* _Task brief_
The response should be the records below, repeated exactly, with each picture left out.

* _Exercise material_

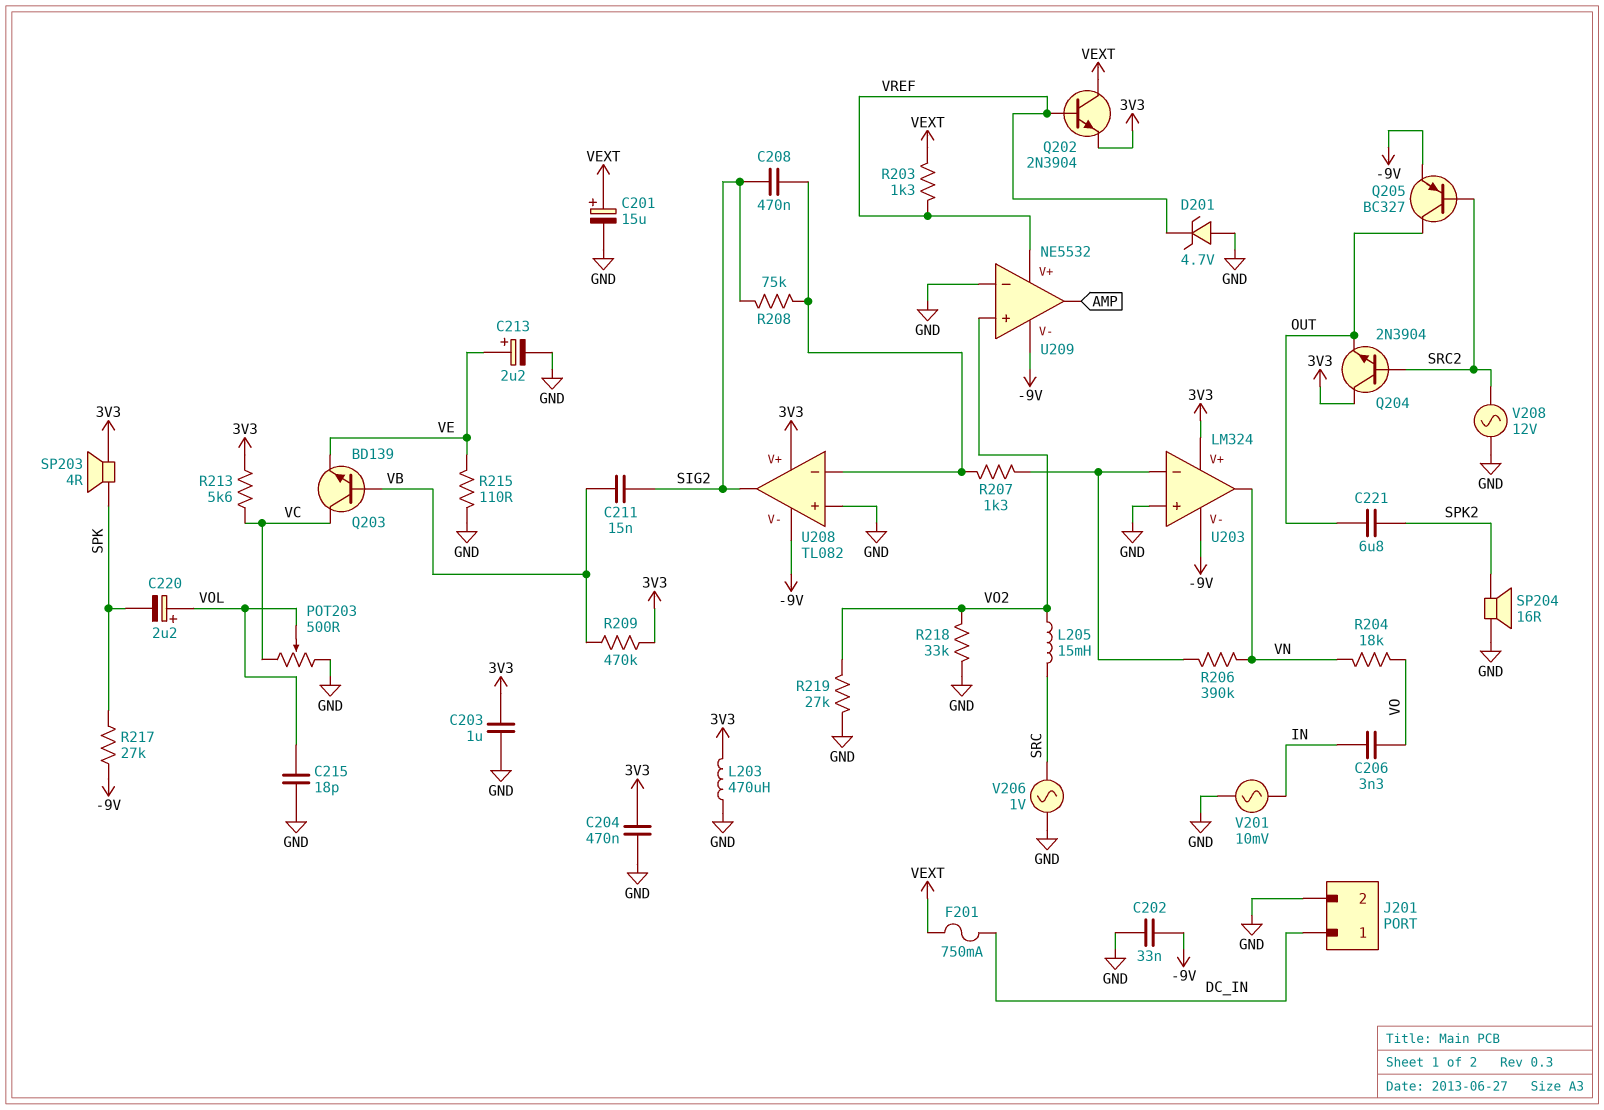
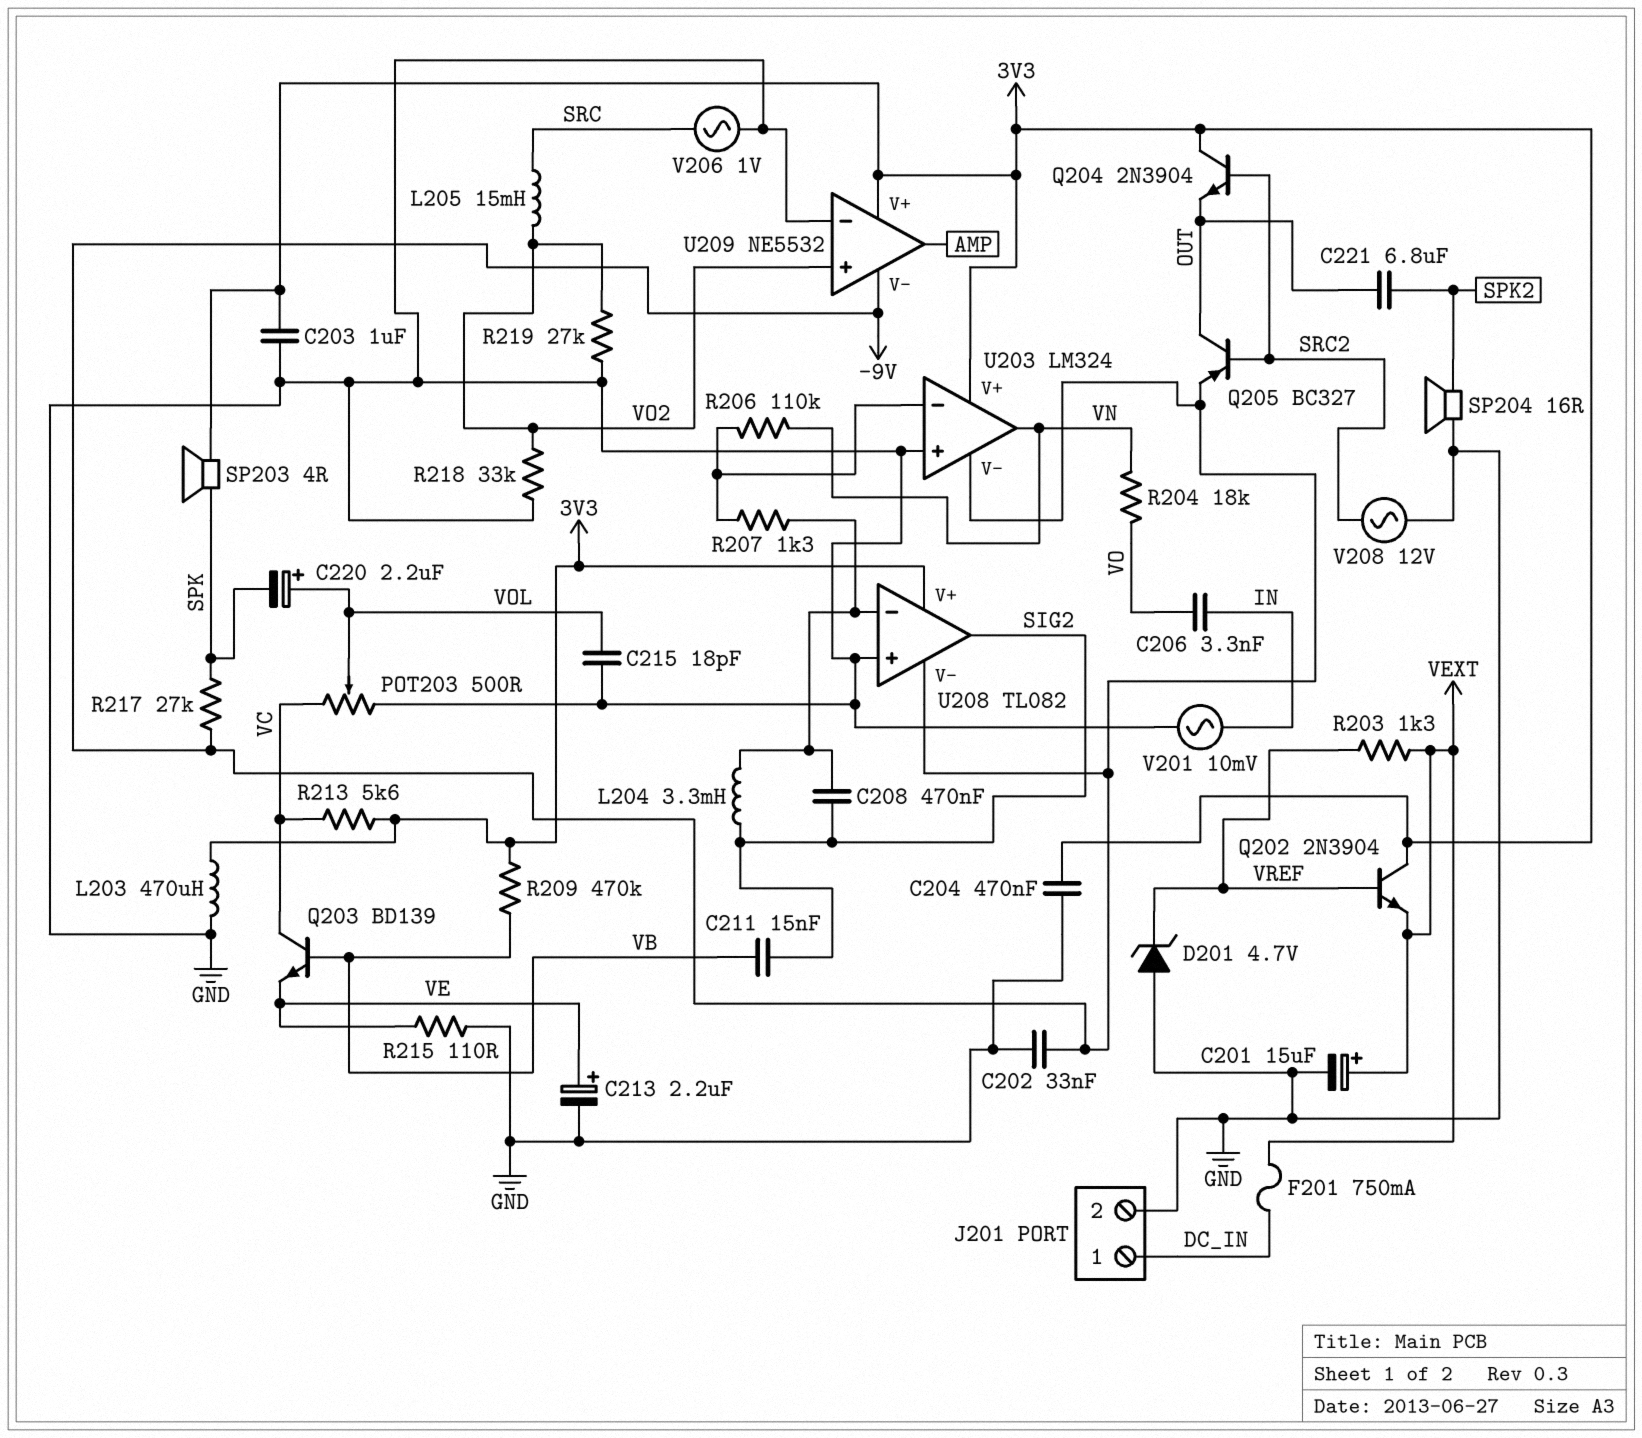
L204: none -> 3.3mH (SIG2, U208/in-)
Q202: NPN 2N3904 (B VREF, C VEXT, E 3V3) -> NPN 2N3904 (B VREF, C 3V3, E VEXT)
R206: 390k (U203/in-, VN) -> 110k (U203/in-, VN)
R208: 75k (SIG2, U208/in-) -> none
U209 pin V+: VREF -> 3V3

* _Answer section_
L204: none -> 3.3mH (SIG2, U208/in-)
Q202: NPN 2N3904 (B VREF, C VEXT, E 3V3) -> NPN 2N3904 (B VREF, C 3V3, E VEXT)
R206: 390k (U203/in-, VN) -> 110k (U203/in-, VN)
R208: 75k (SIG2, U208/in-) -> none
U209 pin V+: VREF -> 3V3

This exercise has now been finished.